## [THE INPUT]
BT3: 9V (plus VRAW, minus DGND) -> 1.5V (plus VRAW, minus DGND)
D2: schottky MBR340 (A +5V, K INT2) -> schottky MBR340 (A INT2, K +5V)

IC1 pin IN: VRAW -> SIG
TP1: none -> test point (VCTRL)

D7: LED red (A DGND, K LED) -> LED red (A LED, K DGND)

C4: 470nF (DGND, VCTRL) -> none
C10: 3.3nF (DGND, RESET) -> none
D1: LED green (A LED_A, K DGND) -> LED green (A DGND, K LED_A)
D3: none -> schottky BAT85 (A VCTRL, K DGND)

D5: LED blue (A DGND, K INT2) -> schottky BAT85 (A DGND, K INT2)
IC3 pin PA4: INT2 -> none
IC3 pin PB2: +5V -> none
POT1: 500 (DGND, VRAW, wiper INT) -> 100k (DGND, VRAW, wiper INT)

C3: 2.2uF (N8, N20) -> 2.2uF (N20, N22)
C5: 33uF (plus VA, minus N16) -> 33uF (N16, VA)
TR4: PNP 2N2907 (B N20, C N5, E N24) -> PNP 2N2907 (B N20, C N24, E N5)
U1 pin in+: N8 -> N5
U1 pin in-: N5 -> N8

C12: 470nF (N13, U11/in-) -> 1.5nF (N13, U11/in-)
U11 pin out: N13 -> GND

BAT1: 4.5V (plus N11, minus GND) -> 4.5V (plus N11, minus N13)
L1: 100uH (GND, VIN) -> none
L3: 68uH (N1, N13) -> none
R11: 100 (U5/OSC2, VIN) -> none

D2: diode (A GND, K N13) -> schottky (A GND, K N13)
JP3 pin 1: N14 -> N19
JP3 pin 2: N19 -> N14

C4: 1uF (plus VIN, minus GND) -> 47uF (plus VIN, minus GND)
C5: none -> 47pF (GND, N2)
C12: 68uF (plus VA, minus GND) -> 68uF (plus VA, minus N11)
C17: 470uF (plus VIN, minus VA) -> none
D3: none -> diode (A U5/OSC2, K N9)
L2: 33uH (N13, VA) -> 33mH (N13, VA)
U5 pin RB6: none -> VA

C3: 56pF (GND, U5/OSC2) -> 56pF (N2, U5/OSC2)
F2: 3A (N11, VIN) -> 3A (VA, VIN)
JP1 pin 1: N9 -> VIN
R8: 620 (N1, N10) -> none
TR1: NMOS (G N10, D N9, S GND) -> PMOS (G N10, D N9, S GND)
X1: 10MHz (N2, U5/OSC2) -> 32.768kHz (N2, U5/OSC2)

## [PROBLEM STATEMENT]
Show each line from the listing above that includes the word "schottky".

## [RESULT]
D2: schottky MBR340 (A +5V, K INT2) -> schottky MBR340 (A INT2, K +5V)
D3: none -> schottky BAT85 (A VCTRL, K DGND)
D5: LED blue (A DGND, K INT2) -> schottky BAT85 (A DGND, K INT2)
D2: diode (A GND, K N13) -> schottky (A GND, K N13)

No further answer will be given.